Collected data entries
• • • • •

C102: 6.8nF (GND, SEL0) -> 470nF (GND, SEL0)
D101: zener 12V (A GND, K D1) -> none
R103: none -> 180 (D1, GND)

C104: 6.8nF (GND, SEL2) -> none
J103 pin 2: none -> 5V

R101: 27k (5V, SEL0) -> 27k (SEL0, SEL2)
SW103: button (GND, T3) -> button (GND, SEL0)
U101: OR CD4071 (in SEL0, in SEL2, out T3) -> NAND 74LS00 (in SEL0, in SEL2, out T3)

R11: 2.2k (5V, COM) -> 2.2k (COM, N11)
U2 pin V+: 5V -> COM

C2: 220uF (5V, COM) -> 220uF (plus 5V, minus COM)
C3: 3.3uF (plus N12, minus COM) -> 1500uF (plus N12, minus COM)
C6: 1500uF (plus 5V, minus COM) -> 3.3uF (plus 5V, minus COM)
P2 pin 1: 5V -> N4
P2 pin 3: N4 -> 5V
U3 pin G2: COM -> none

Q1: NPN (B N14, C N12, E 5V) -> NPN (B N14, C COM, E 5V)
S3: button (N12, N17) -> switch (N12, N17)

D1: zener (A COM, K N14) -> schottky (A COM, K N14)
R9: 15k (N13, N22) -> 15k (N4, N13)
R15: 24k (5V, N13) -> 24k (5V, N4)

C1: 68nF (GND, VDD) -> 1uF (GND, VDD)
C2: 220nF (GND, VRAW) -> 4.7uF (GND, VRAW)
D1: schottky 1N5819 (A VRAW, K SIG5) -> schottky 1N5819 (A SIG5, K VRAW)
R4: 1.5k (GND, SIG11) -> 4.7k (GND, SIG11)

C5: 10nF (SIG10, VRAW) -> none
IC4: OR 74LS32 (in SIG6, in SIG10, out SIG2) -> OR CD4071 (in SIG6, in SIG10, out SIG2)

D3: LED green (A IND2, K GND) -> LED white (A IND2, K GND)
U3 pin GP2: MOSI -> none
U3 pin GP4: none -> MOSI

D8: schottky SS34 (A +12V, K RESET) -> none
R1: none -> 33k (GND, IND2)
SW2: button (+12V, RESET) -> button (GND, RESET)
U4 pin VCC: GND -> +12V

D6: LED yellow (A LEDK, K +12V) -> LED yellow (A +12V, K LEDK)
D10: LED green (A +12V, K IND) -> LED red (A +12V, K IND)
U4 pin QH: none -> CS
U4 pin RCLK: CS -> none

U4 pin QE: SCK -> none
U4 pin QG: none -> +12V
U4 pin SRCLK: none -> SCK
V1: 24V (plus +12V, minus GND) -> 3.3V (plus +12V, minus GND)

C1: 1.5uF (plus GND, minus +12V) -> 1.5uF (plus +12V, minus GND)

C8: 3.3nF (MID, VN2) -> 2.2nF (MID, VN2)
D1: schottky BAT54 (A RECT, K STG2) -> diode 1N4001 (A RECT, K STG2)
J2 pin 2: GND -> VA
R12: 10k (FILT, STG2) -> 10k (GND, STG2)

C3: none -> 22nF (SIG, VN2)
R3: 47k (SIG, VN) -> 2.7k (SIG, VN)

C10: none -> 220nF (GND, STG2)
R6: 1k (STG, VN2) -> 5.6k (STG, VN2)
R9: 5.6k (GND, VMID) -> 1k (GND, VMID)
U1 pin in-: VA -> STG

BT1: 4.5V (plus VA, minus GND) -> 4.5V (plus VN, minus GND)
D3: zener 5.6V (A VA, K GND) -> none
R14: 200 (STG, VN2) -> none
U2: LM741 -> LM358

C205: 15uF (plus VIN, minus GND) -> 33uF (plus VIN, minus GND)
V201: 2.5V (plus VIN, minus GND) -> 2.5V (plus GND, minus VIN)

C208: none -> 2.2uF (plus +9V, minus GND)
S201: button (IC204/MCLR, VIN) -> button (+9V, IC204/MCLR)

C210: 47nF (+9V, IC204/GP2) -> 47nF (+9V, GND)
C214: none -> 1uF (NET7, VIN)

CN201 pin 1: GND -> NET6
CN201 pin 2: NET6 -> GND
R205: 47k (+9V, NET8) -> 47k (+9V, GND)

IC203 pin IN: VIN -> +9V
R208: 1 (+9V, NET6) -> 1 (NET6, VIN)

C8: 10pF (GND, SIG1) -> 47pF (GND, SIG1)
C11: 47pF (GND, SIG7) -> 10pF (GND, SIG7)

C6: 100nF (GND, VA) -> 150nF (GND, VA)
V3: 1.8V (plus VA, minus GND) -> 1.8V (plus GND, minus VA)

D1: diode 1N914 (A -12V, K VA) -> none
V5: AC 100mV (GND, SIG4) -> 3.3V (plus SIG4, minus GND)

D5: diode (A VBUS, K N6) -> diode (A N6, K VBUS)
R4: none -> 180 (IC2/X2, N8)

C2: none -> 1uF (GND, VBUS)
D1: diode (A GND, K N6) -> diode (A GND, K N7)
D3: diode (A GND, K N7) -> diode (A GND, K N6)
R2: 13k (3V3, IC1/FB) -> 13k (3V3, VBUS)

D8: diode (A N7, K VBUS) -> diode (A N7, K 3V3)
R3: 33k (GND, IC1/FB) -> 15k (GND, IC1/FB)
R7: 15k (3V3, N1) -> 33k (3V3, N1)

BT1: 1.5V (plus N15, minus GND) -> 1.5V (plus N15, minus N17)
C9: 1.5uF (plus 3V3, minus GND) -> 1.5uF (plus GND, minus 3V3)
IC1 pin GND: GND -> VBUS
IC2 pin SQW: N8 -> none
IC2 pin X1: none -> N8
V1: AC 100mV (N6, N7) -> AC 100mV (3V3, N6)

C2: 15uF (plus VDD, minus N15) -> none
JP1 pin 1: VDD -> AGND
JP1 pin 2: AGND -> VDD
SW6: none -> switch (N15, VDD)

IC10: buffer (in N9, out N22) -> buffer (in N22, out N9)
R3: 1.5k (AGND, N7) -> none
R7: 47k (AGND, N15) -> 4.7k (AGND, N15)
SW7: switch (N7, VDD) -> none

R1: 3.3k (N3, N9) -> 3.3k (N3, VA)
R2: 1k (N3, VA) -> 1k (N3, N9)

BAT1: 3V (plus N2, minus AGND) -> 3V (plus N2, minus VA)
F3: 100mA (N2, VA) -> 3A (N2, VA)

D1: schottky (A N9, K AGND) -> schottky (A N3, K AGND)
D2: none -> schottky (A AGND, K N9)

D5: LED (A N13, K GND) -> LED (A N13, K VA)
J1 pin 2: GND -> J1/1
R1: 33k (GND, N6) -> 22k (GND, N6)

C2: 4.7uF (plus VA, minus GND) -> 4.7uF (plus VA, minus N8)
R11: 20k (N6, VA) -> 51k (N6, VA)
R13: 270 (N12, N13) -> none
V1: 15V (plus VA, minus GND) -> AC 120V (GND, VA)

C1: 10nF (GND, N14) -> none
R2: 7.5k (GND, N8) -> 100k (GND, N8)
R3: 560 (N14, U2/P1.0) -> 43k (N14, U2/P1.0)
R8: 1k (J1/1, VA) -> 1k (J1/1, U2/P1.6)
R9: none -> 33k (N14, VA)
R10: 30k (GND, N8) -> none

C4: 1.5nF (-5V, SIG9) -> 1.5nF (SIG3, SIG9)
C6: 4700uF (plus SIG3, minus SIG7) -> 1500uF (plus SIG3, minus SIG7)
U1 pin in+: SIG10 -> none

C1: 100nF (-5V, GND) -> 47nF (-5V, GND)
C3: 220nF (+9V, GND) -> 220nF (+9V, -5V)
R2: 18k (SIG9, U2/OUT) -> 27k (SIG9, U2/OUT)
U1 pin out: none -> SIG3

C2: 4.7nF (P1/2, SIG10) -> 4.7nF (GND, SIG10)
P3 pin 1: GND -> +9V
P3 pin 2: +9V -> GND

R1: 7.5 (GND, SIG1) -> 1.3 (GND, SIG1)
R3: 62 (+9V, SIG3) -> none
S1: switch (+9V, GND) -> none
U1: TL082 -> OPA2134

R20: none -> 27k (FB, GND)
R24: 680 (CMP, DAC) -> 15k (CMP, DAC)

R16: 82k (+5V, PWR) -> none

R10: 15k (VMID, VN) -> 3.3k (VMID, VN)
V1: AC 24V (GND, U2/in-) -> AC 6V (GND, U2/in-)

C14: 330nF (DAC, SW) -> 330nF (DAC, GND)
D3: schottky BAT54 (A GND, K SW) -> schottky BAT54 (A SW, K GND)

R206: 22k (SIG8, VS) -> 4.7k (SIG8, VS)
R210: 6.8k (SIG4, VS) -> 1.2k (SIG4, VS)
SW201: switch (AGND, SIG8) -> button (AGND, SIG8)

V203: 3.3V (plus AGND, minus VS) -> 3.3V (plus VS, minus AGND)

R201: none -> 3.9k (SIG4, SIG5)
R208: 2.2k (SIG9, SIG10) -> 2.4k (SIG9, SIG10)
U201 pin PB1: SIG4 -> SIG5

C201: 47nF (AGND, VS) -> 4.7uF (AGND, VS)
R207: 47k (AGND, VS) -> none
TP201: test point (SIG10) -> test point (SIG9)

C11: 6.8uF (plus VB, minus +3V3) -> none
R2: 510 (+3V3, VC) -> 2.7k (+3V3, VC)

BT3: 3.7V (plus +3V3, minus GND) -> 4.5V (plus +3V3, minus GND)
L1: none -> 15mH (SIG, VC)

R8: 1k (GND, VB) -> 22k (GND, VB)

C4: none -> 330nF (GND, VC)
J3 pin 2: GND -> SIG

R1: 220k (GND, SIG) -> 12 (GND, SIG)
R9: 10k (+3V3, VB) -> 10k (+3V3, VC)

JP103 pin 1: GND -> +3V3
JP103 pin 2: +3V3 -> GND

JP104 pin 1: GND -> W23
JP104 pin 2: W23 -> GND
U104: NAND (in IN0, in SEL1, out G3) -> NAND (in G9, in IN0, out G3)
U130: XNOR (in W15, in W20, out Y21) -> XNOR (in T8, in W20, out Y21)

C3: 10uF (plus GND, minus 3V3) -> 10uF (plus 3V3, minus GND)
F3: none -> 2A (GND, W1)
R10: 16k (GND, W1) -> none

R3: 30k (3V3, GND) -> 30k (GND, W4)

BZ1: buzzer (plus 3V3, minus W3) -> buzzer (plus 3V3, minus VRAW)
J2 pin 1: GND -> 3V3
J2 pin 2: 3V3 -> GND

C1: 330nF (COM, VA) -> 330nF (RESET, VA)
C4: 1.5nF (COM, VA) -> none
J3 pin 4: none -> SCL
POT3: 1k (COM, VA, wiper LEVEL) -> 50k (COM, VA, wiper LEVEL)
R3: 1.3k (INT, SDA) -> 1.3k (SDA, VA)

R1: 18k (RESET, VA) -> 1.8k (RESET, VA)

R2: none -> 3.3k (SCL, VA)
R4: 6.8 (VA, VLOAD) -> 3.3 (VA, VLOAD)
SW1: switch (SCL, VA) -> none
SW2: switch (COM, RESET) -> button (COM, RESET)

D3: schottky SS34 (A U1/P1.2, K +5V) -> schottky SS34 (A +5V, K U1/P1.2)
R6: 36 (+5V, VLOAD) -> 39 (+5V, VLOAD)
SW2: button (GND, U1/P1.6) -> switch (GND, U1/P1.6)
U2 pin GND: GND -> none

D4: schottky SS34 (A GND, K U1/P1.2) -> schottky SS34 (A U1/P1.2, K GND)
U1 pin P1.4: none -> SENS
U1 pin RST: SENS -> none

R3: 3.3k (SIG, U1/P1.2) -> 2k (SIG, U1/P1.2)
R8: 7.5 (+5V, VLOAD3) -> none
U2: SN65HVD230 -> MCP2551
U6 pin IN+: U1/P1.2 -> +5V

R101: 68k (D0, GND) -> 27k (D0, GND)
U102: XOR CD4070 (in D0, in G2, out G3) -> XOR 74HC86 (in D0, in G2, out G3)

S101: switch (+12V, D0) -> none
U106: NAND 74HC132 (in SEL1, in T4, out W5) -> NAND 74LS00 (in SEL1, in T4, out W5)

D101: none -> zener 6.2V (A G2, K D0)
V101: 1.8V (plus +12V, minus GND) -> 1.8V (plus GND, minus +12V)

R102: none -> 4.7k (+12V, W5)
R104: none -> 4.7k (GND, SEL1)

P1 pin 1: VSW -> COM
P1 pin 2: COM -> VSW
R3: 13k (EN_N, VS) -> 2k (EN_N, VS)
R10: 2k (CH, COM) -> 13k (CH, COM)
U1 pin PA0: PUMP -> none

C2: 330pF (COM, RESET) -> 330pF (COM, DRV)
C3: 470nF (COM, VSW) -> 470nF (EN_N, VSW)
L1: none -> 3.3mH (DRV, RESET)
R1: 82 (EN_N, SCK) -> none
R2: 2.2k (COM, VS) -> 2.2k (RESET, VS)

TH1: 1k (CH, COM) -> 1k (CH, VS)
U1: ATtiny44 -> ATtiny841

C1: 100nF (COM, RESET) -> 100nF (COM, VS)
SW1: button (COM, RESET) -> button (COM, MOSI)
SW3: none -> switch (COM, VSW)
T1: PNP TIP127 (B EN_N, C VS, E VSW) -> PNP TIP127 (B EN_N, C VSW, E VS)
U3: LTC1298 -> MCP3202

• • • • •

→ How to complete this task: What is needed is every line from the start of the entries through the line containing "D1: zener (A", returned word for word and nothing else.

→ Your response:
C102: 6.8nF (GND, SEL0) -> 470nF (GND, SEL0)
D101: zener 12V (A GND, K D1) -> none
R103: none -> 180 (D1, GND)

C104: 6.8nF (GND, SEL2) -> none
J103 pin 2: none -> 5V

R101: 27k (5V, SEL0) -> 27k (SEL0, SEL2)
SW103: button (GND, T3) -> button (GND, SEL0)
U101: OR CD4071 (in SEL0, in SEL2, out T3) -> NAND 74LS00 (in SEL0, in SEL2, out T3)

R11: 2.2k (5V, COM) -> 2.2k (COM, N11)
U2 pin V+: 5V -> COM

C2: 220uF (5V, COM) -> 220uF (plus 5V, minus COM)
C3: 3.3uF (plus N12, minus COM) -> 1500uF (plus N12, minus COM)
C6: 1500uF (plus 5V, minus COM) -> 3.3uF (plus 5V, minus COM)
P2 pin 1: 5V -> N4
P2 pin 3: N4 -> 5V
U3 pin G2: COM -> none

Q1: NPN (B N14, C N12, E 5V) -> NPN (B N14, C COM, E 5V)
S3: button (N12, N17) -> switch (N12, N17)

D1: zener (A COM, K N14) -> schottky (A COM, K N14)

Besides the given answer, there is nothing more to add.